Start of DATA RECORDS

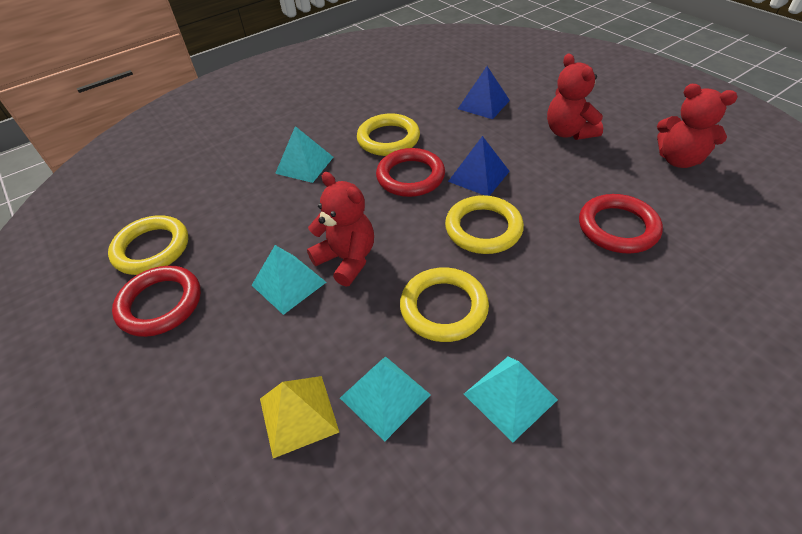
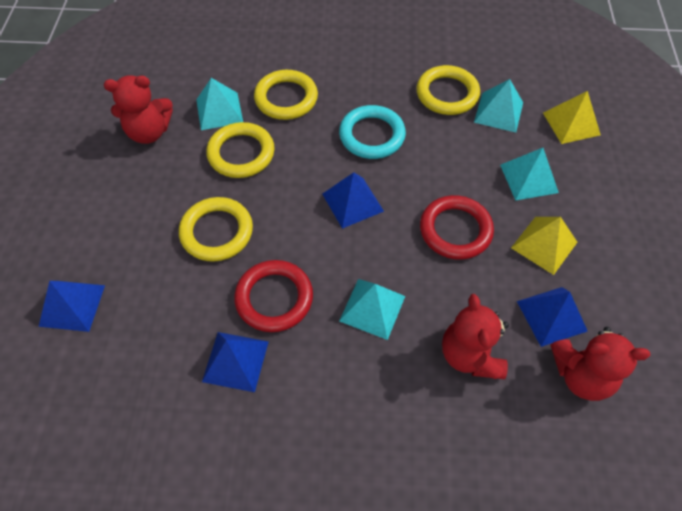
blue pyramid: [448,136,510,196] [458,66,510,119] = 2 -> [39,281,105,332] [202,332,269,392] [322,172,384,229] [517,287,588,347] = 4
red ring: [112,266,201,337] [376,148,445,197] [579,194,663,254] = 3 -> [234,260,313,332] [420,195,494,260] = 2
turquoise ring: none = 0 -> [339,105,406,159] = 1
yellow pyramid: [260,376,339,458] = 1 -> [511,217,577,275] [543,91,601,144] = 2

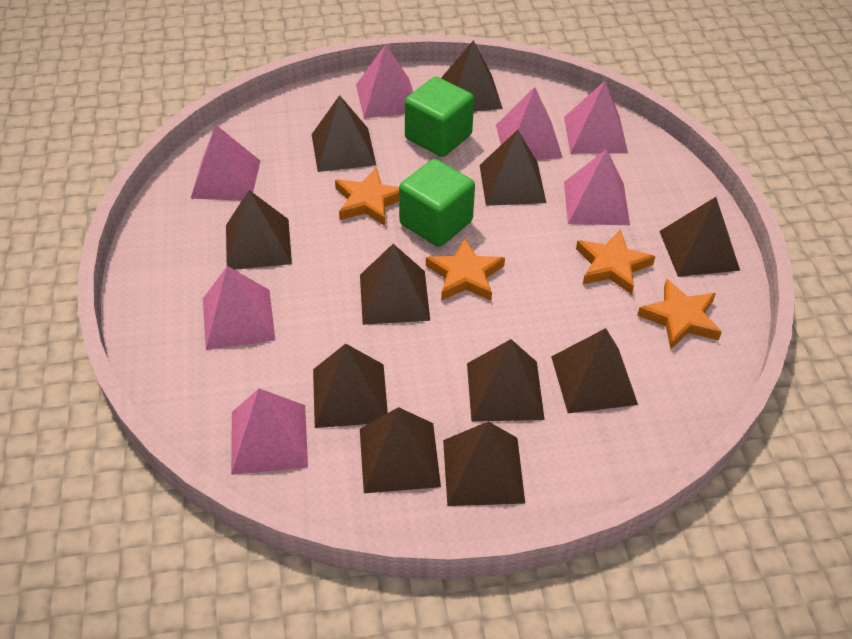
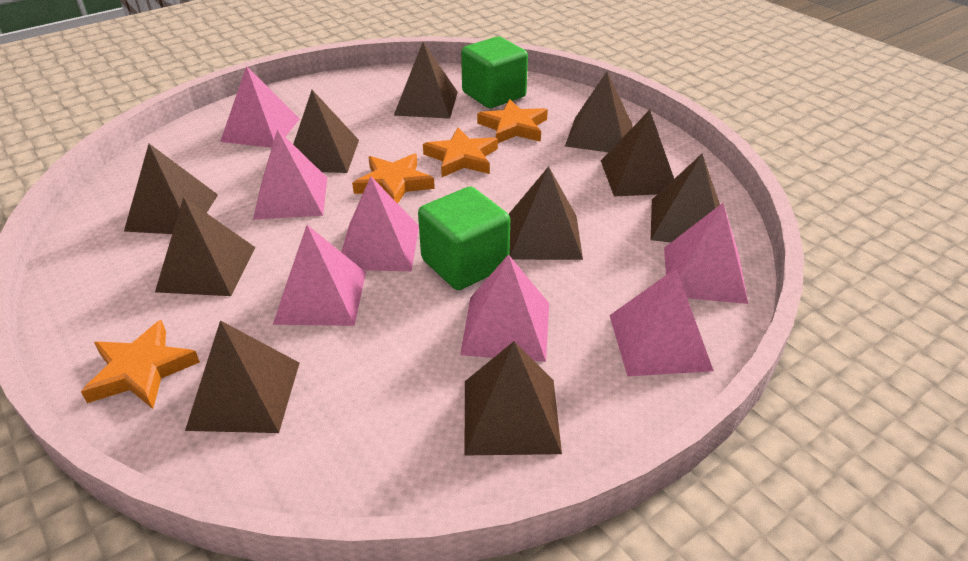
brown pyramid: [226,190,292,270] [312,95,376,172] [313,344,388,428] [360,244,430,325] [360,407,441,493] [441,40,503,112] [443,421,525,506] [467,339,545,422] [479,130,546,206] [551,328,638,413] [659,197,740,277] = 11 -> [124,144,218,234] [155,197,255,296] [185,320,299,433] [293,90,359,173] [393,42,458,119] [464,341,562,456] [509,166,583,260] [565,72,633,152] [601,110,674,197] [651,153,720,243] = 10

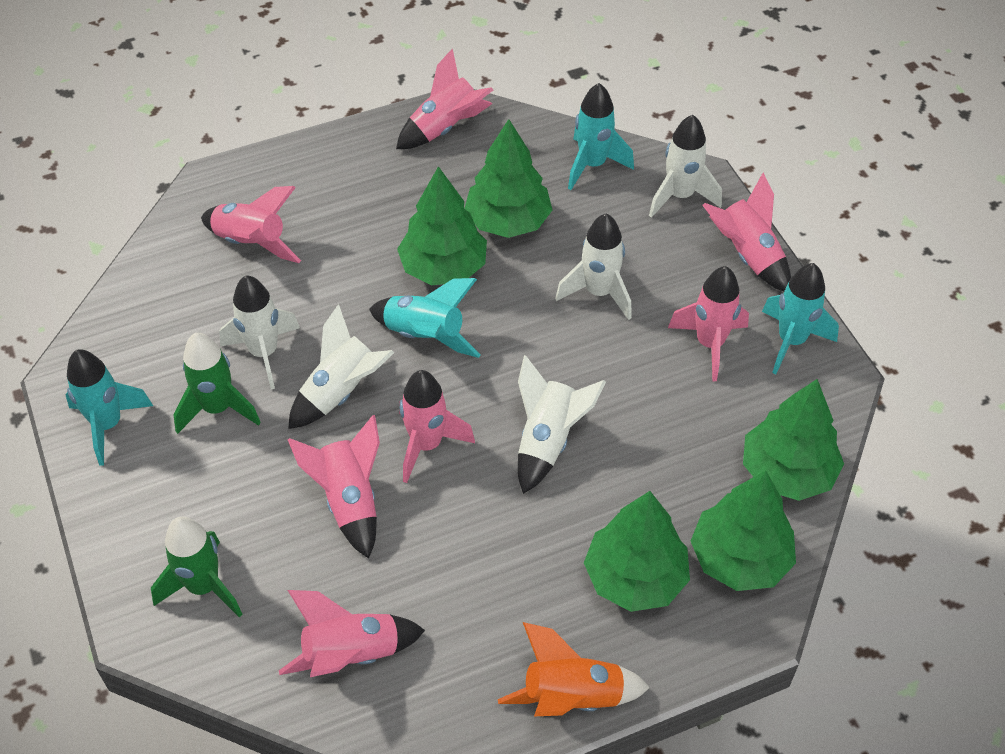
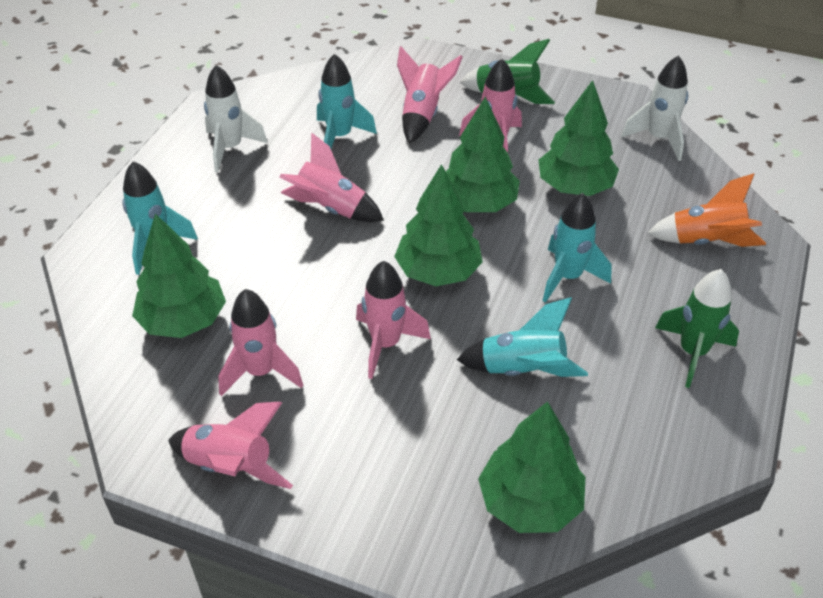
pink rocket: [201,186,301,263] [279,590,425,677] [288,415,380,558] [396,48,493,149] [399,370,475,483] [668,266,749,381] [702,173,791,291] = 7 -> [168,402,293,489] [218,289,303,396] [279,132,384,222] [356,261,431,379] [397,46,463,144] [459,59,522,152] = 6
white rocket: [219,275,300,390] [288,304,394,429] [518,355,606,494] [555,213,632,320] [649,115,722,218] = 5 -> [204,65,268,172] [621,55,688,161] = 2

End of DATA RECORDS

● TASK OBJECTIVE:
The lines of the records that contain the string "pyramid" should be located and copied.

● TASK RESPONSE:
blue pyramid: [448,136,510,196] [458,66,510,119] = 2 -> [39,281,105,332] [202,332,269,392] [322,172,384,229] [517,287,588,347] = 4
yellow pyramid: [260,376,339,458] = 1 -> [511,217,577,275] [543,91,601,144] = 2
brown pyramid: [226,190,292,270] [312,95,376,172] [313,344,388,428] [360,244,430,325] [360,407,441,493] [441,40,503,112] [443,421,525,506] [467,339,545,422] [479,130,546,206] [551,328,638,413] [659,197,740,277] = 11 -> [124,144,218,234] [155,197,255,296] [185,320,299,433] [293,90,359,173] [393,42,458,119] [464,341,562,456] [509,166,583,260] [565,72,633,152] [601,110,674,197] [651,153,720,243] = 10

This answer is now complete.